::: Data shown
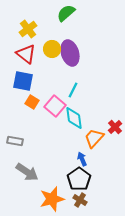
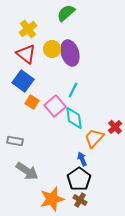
blue square: rotated 25 degrees clockwise
pink square: rotated 10 degrees clockwise
gray arrow: moved 1 px up
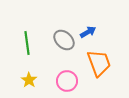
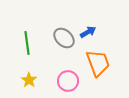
gray ellipse: moved 2 px up
orange trapezoid: moved 1 px left
pink circle: moved 1 px right
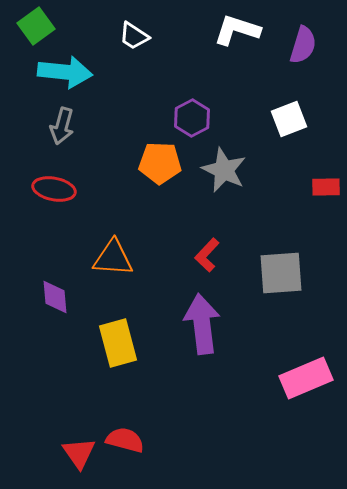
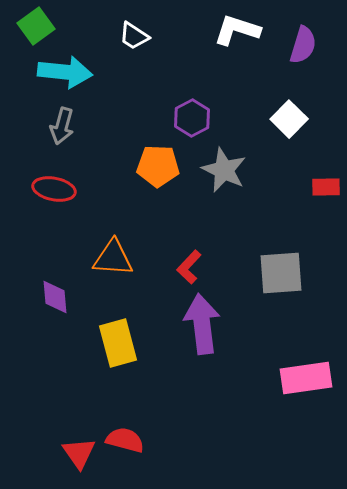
white square: rotated 24 degrees counterclockwise
orange pentagon: moved 2 px left, 3 px down
red L-shape: moved 18 px left, 12 px down
pink rectangle: rotated 15 degrees clockwise
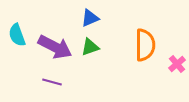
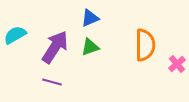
cyan semicircle: moved 2 px left; rotated 80 degrees clockwise
purple arrow: rotated 84 degrees counterclockwise
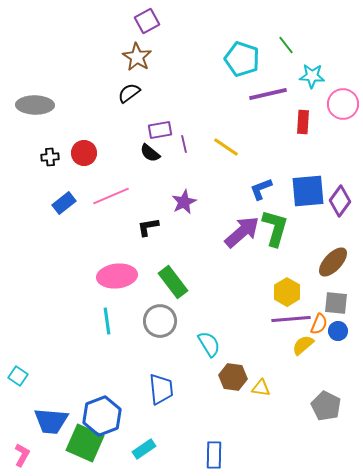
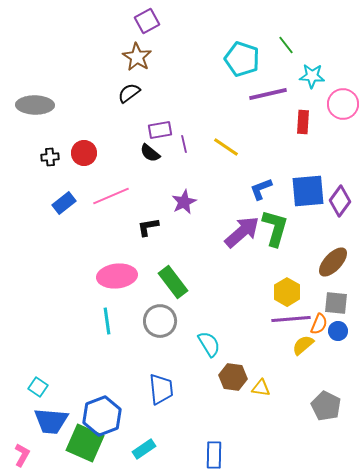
cyan square at (18, 376): moved 20 px right, 11 px down
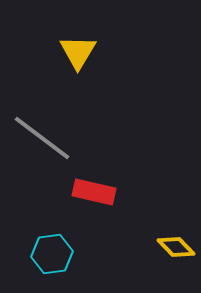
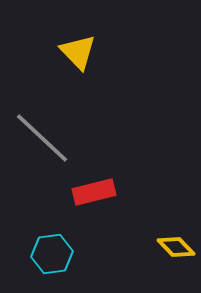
yellow triangle: rotated 15 degrees counterclockwise
gray line: rotated 6 degrees clockwise
red rectangle: rotated 27 degrees counterclockwise
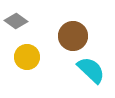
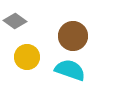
gray diamond: moved 1 px left
cyan semicircle: moved 21 px left; rotated 24 degrees counterclockwise
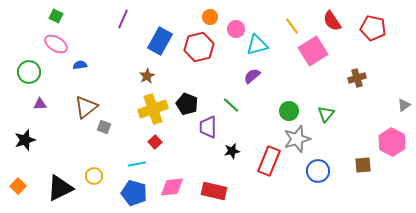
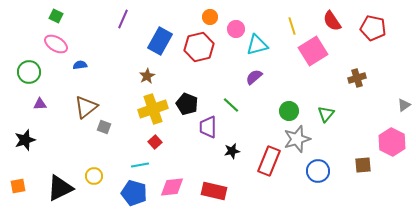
yellow line at (292, 26): rotated 18 degrees clockwise
purple semicircle at (252, 76): moved 2 px right, 1 px down
cyan line at (137, 164): moved 3 px right, 1 px down
orange square at (18, 186): rotated 35 degrees clockwise
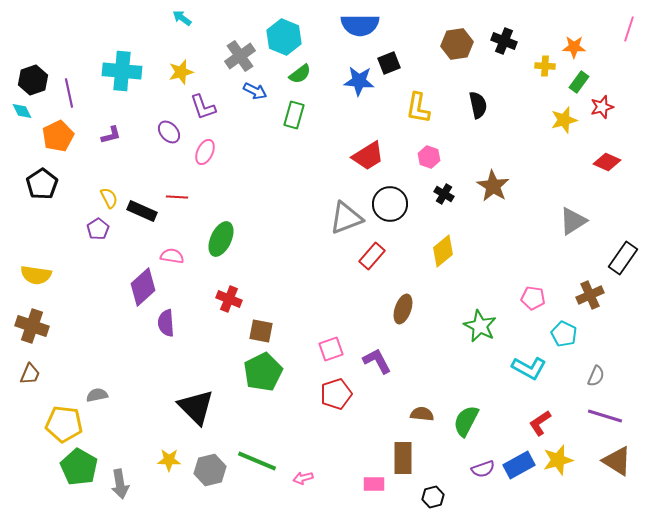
::::::
-- Exercise objective --
Reproduce the preceding material exactly, skipping pictures.

-- Response to this task --
blue square: rotated 25 degrees clockwise
pink square: rotated 10 degrees clockwise
gray arrow: moved 1 px up
gray ellipse: moved 2 px up
orange trapezoid: moved 1 px left
pink circle: moved 1 px right
white square: rotated 24 degrees counterclockwise
orange pentagon: moved 2 px left, 3 px down
red L-shape: moved 18 px left, 12 px down
pink rectangle: rotated 15 degrees clockwise
cyan semicircle: moved 2 px left; rotated 80 degrees clockwise
purple arrow: rotated 84 degrees counterclockwise
cyan square at (18, 376): moved 20 px right, 11 px down
yellow triangle: rotated 15 degrees counterclockwise
gray line: rotated 6 degrees clockwise
red rectangle: rotated 27 degrees counterclockwise
gray diamond: moved 1 px left
cyan semicircle: moved 21 px left; rotated 24 degrees counterclockwise
yellow line at (292, 26): rotated 18 degrees clockwise
purple semicircle at (252, 76): moved 2 px right, 1 px down
cyan line at (137, 164): moved 3 px right, 1 px down
orange square at (18, 186): rotated 35 degrees clockwise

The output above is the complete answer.